==== Available data

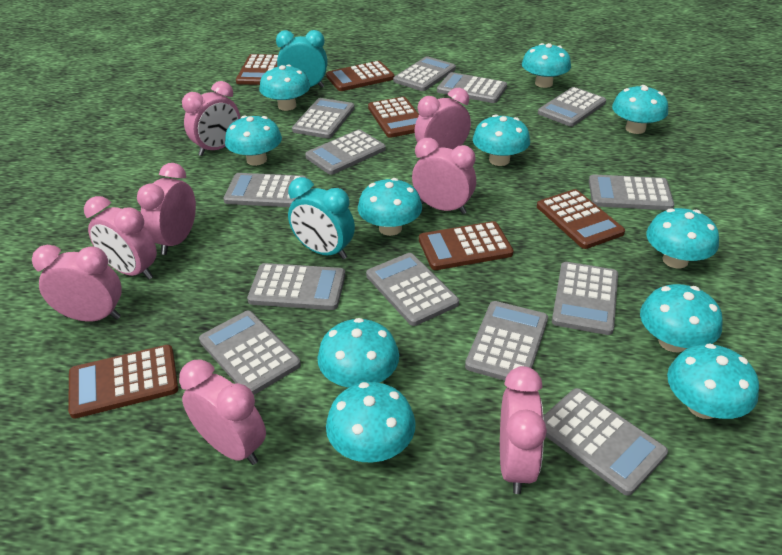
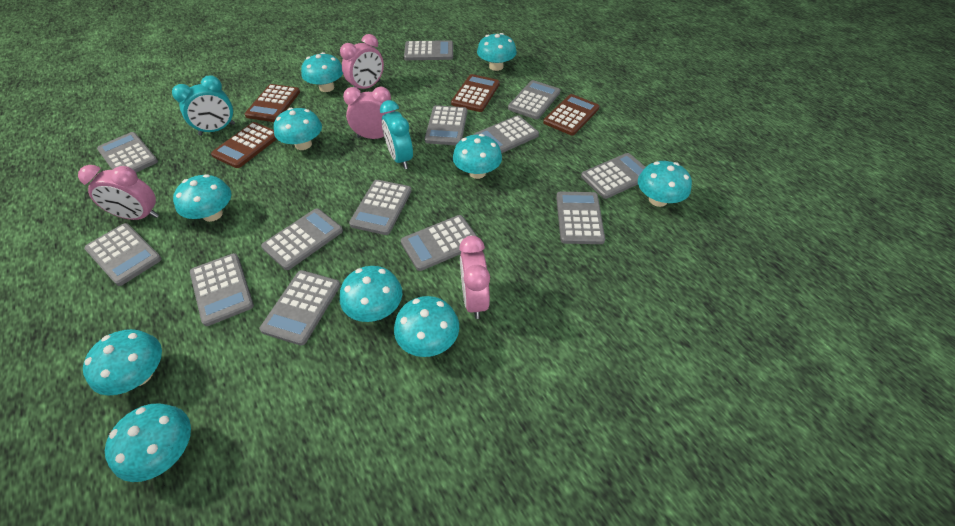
brown calculator: 6 -> 4
pink clock: 8 -> 4
turquoise mushroom: 11 -> 10

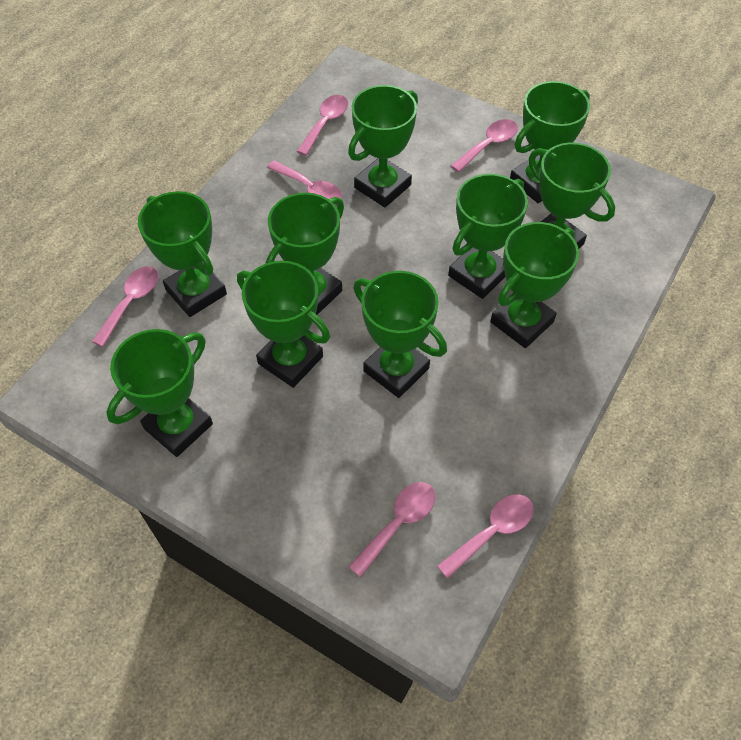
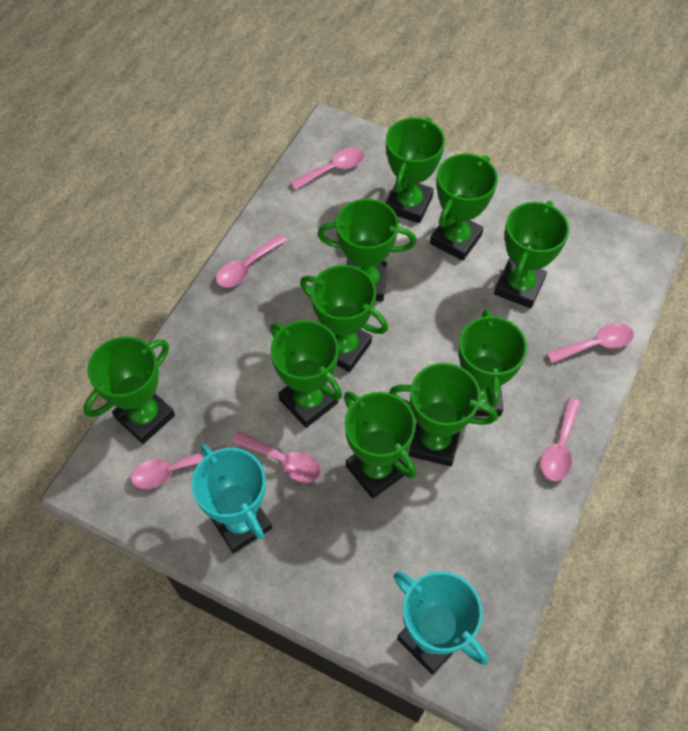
turquoise trophy: 0 -> 2

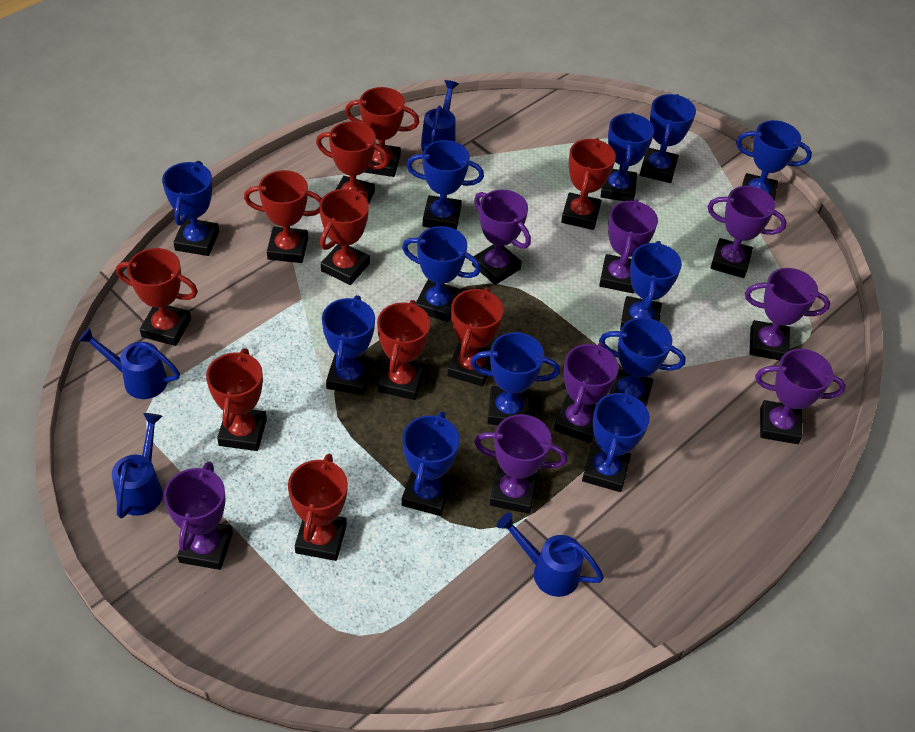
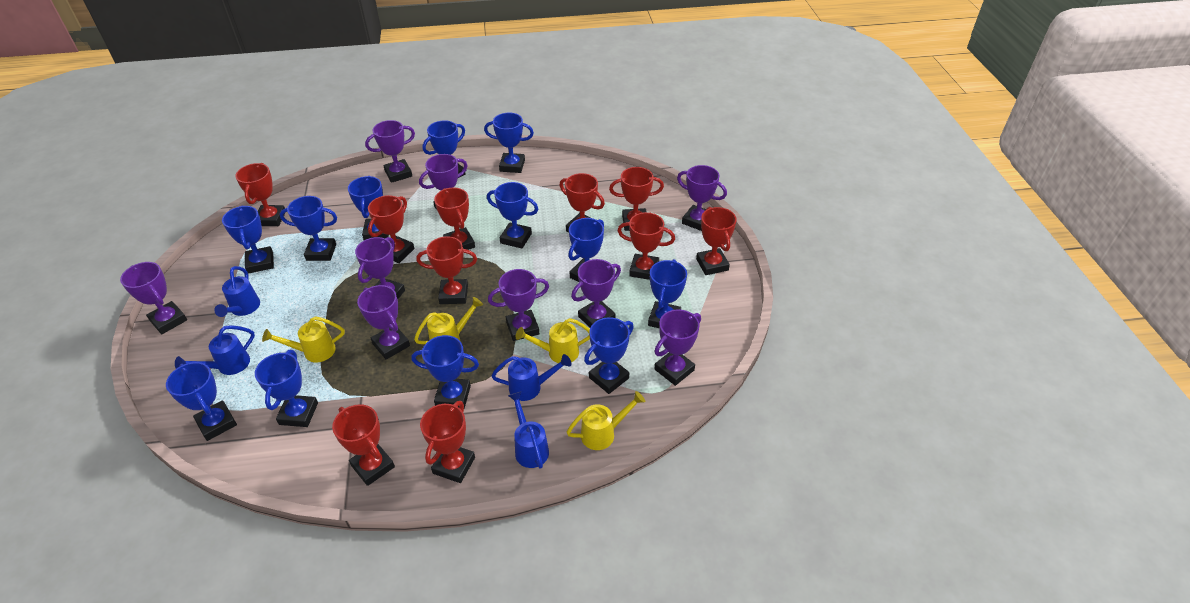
purple trophy: 8 -> 9
yellow watering can: 0 -> 4

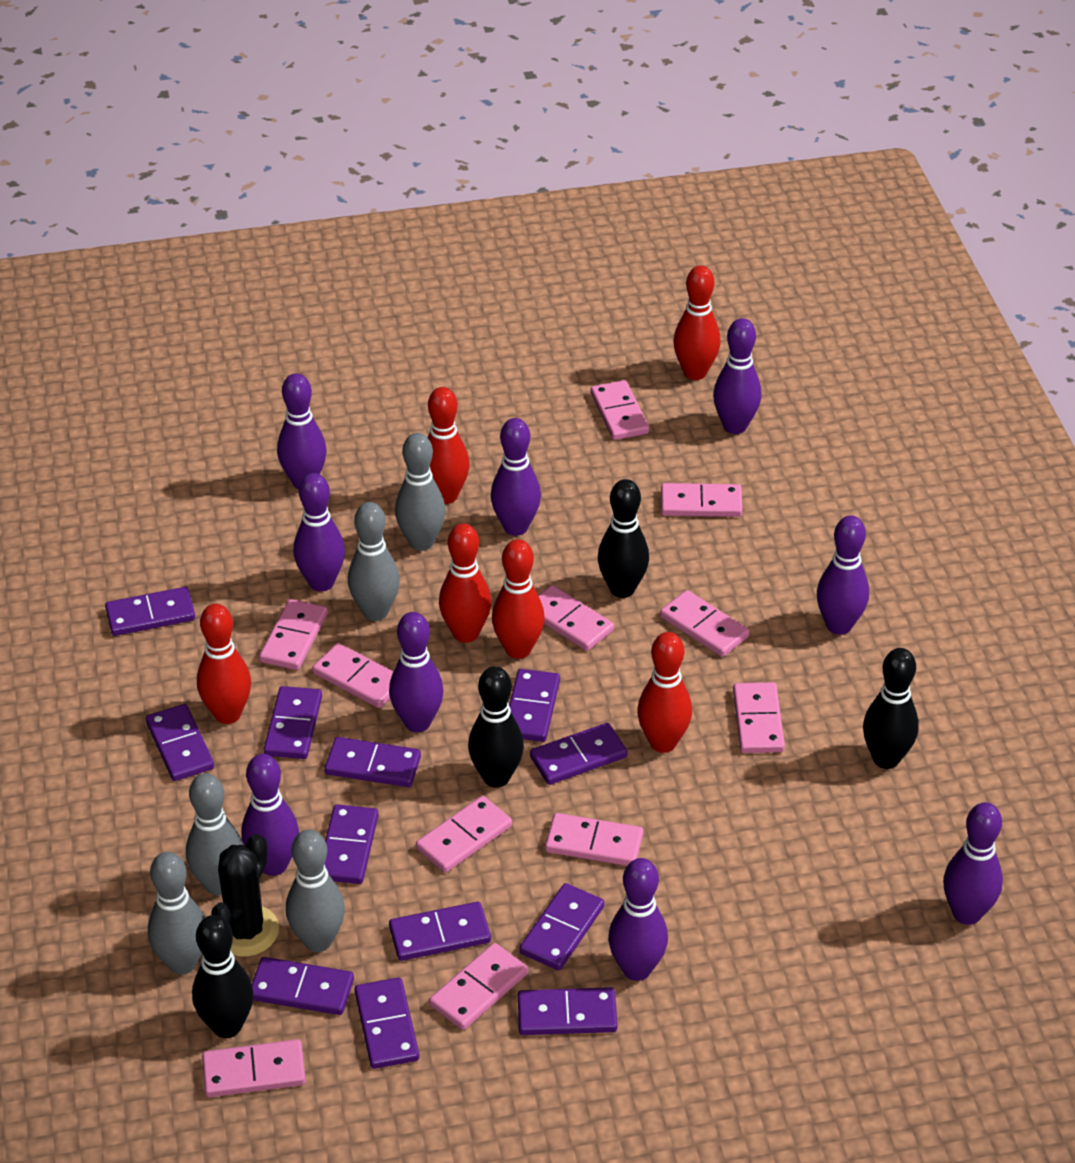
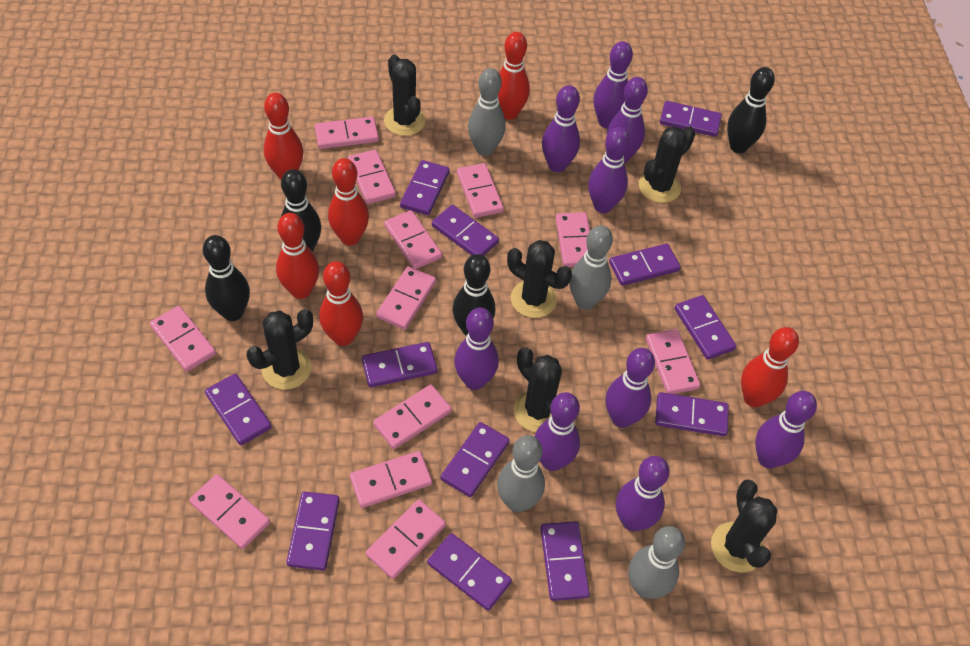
black cactus: 1 -> 6
grey bowling pin: 5 -> 4
pink domino: 11 -> 12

========

* [What is being asked] Transcribe all entries above exactly. Drop the pictures.

* [Response area]
brown calculator: 6 -> 4
pink clock: 8 -> 4
turquoise mushroom: 11 -> 10

turquoise trophy: 0 -> 2

purple trophy: 8 -> 9
yellow watering can: 0 -> 4

black cactus: 1 -> 6
grey bowling pin: 5 -> 4
pink domino: 11 -> 12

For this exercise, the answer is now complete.